### WHAT IS EXPECTED
Only the pictures should be left out; repeat the rest of the data exactly.

### MATERIAL FOR THE TASK

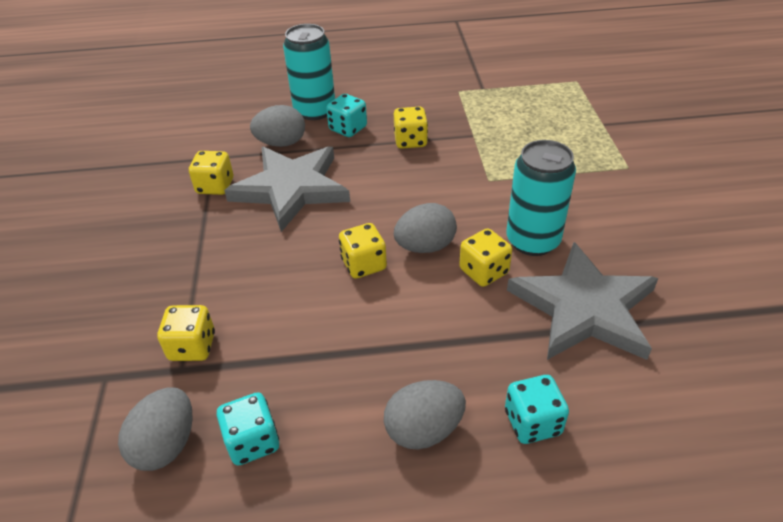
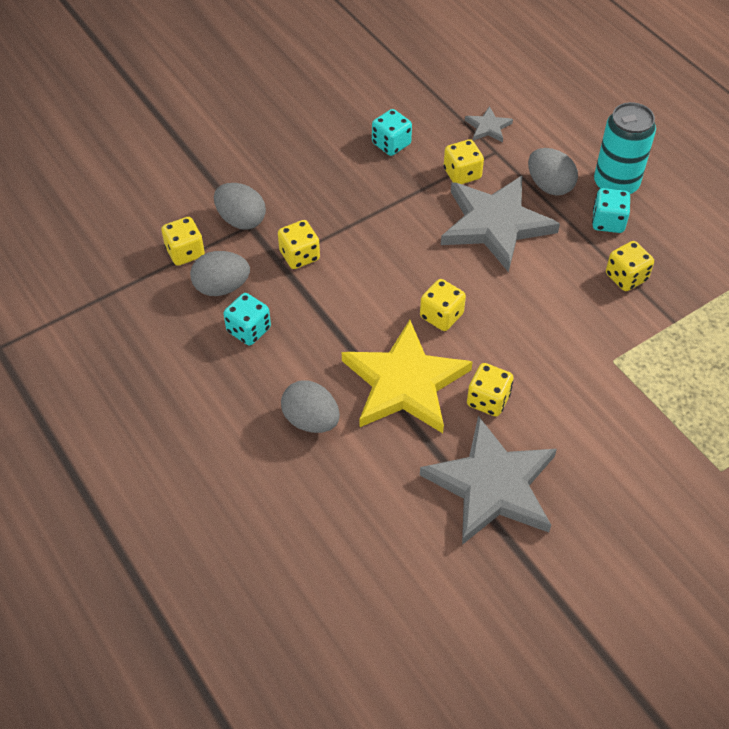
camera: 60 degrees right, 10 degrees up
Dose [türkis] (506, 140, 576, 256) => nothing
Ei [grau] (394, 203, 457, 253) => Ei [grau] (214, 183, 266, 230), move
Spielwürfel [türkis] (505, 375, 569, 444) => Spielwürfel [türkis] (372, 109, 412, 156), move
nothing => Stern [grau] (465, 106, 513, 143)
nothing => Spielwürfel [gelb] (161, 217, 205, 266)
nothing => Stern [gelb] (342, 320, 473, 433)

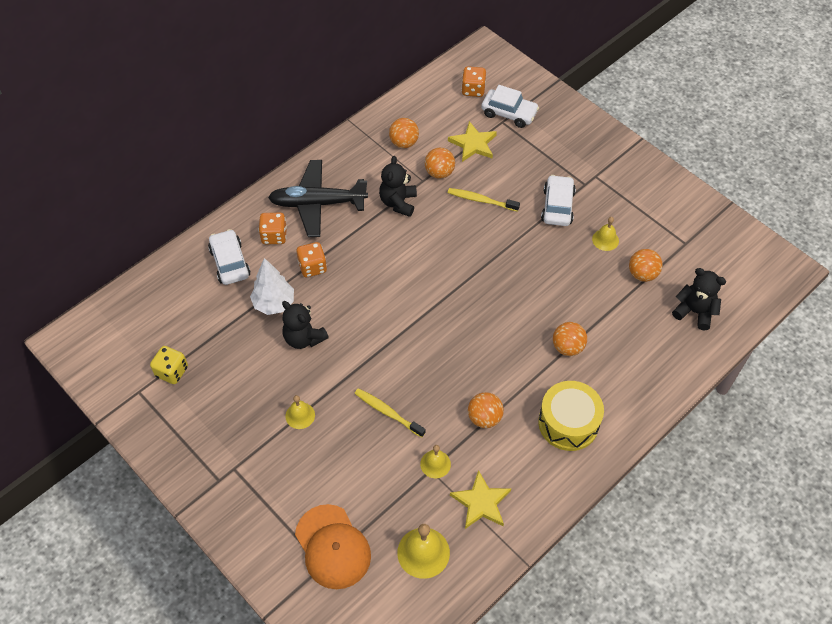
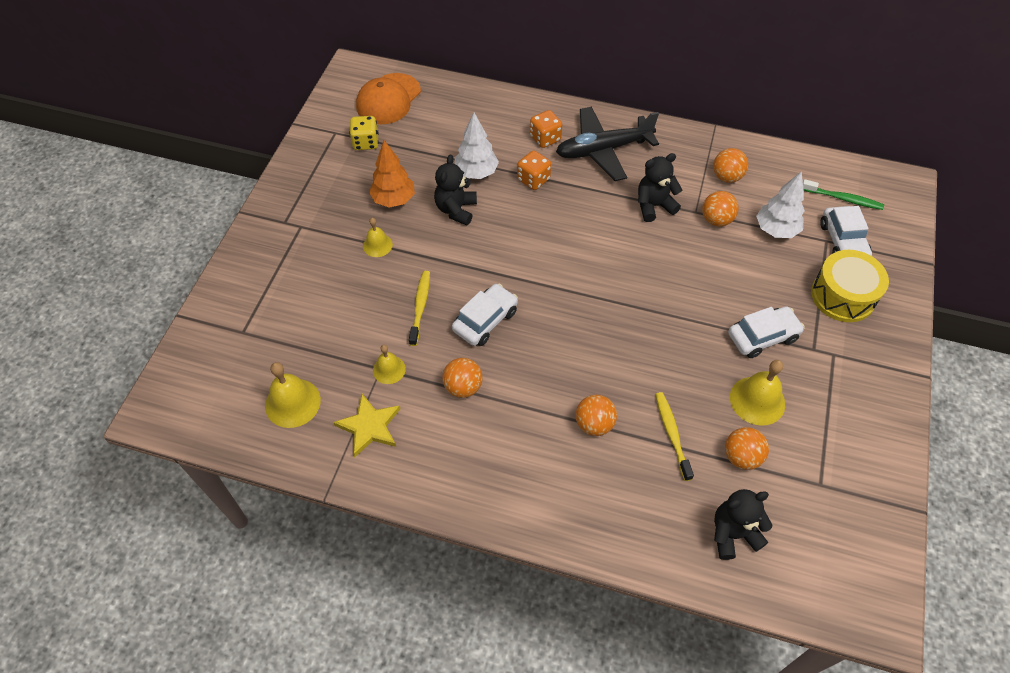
camera: 60 degrees right, 0 degrees up
Spielwürfel [orange] (461, 66, 486, 97) => Zahnbürste [grün] (803, 179, 884, 210)
Stern [gelb] (448, 121, 497, 162) => Baum [weiß] (756, 171, 805, 238)
Flugzeug [schwarz] (268, 160, 368, 237) => Flugzeug [schwarz] (556, 107, 659, 181), 75 degrees counterclockwise
Zahnbürste [gelb] (448, 188, 520, 212) => Zahnbürste [gelb] (655, 392, 694, 481), move
Glocke [gelb] (592, 217, 619, 251) => Glocke [gelb] (730, 360, 785, 426), x1.64
Auto [weiß] (208, 229, 251, 285) => Auto [weiß] (452, 284, 518, 346), move
Teddybär [schwarz] (672, 268, 726, 330) => Teddybär [schwarz] (714, 489, 772, 560), 105 degrees counterclockwise
Trommel [gelb] (538, 381, 604, 451) => Trommel [gelb] (811, 250, 889, 322), move
Kappe [orange] (295, 504, 371, 589) => Kappe [orange] (356, 73, 421, 124), move
nothing => Baum [orange] (369, 140, 415, 208)

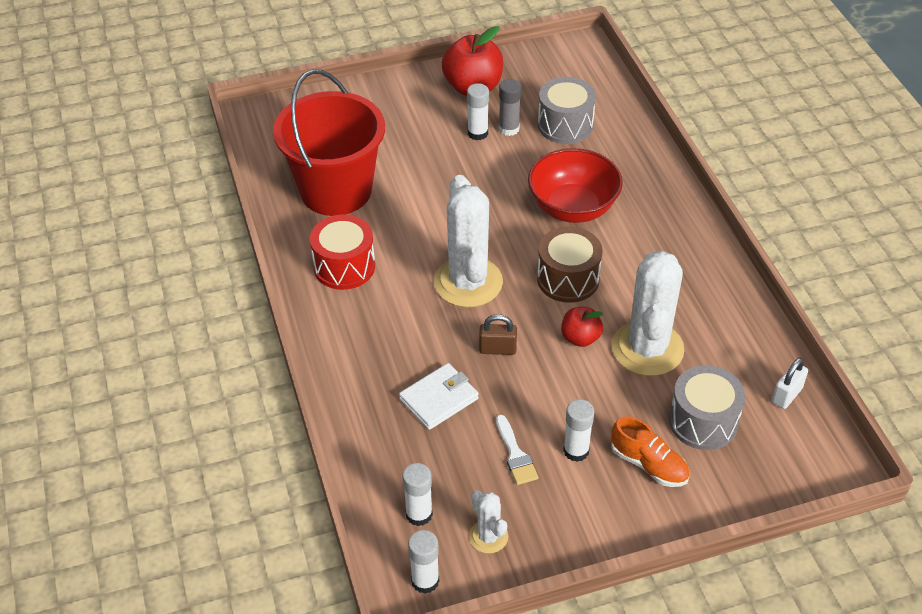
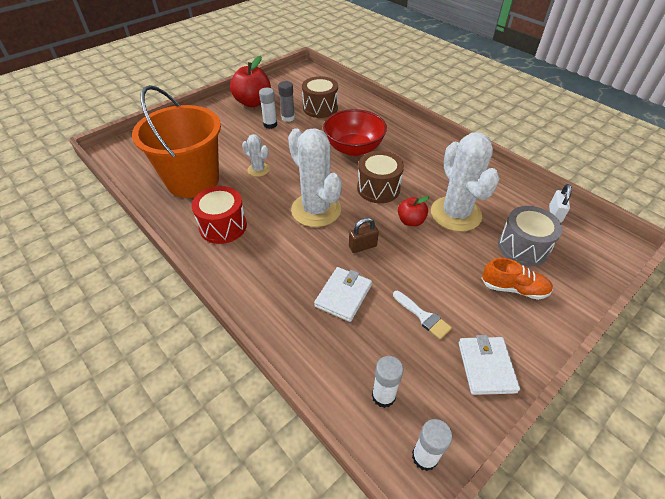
camera: 25 degrees left, 0 degrees up
Eimer [rot] (273, 69, 385, 216) => Eimer [orange] (132, 85, 221, 198)
Trommel [grau] (538, 77, 596, 144) => Trommel [braun] (302, 76, 338, 118)
Klebestift [weiß] (563, 399, 594, 462) => nothing
Kaktus [weiß] (469, 490, 508, 554) => Kaktus [weiß] (242, 134, 270, 177), move
nothing => Geldbörse [weiß] (459, 335, 520, 395)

### OUTPUT OF THE EXERCISE
camera: 60 degrees right, 10 degrees up
Dose [türkis] (506, 140, 576, 256) => nothing
Ei [grau] (394, 203, 457, 253) => Ei [grau] (214, 183, 266, 230), move
Spielwürfel [türkis] (505, 375, 569, 444) => Spielwürfel [türkis] (372, 109, 412, 156), move
nothing => Stern [grau] (465, 106, 513, 143)
nothing => Spielwürfel [gelb] (161, 217, 205, 266)
nothing => Stern [gelb] (342, 320, 473, 433)

camera: 60 degrees right, 0 degrees up
Spielwürfel [orange] (461, 66, 486, 97) => Zahnbürste [grün] (803, 179, 884, 210)
Stern [gelb] (448, 121, 497, 162) => Baum [weiß] (756, 171, 805, 238)
Flugzeug [schwarz] (268, 160, 368, 237) => Flugzeug [schwarz] (556, 107, 659, 181), 75 degrees counterclockwise
Zahnbürste [gelb] (448, 188, 520, 212) => Zahnbürste [gelb] (655, 392, 694, 481), move
Glocke [gelb] (592, 217, 619, 251) => Glocke [gelb] (730, 360, 785, 426), x1.64
Auto [weiß] (208, 229, 251, 285) => Auto [weiß] (452, 284, 518, 346), move
Teddybär [schwarz] (672, 268, 726, 330) => Teddybär [schwarz] (714, 489, 772, 560), 105 degrees counterclockwise
Trommel [gelb] (538, 381, 604, 451) => Trommel [gelb] (811, 250, 889, 322), move
Kappe [orange] (295, 504, 371, 589) => Kappe [orange] (356, 73, 421, 124), move
nothing => Baum [orange] (369, 140, 415, 208)

camera: 25 degrees left, 0 degrees up
Eimer [rot] (273, 69, 385, 216) => Eimer [orange] (132, 85, 221, 198)
Trommel [grau] (538, 77, 596, 144) => Trommel [braun] (302, 76, 338, 118)
Klebestift [weiß] (563, 399, 594, 462) => nothing
Kaktus [weiß] (469, 490, 508, 554) => Kaktus [weiß] (242, 134, 270, 177), move
nothing => Geldbörse [weiß] (459, 335, 520, 395)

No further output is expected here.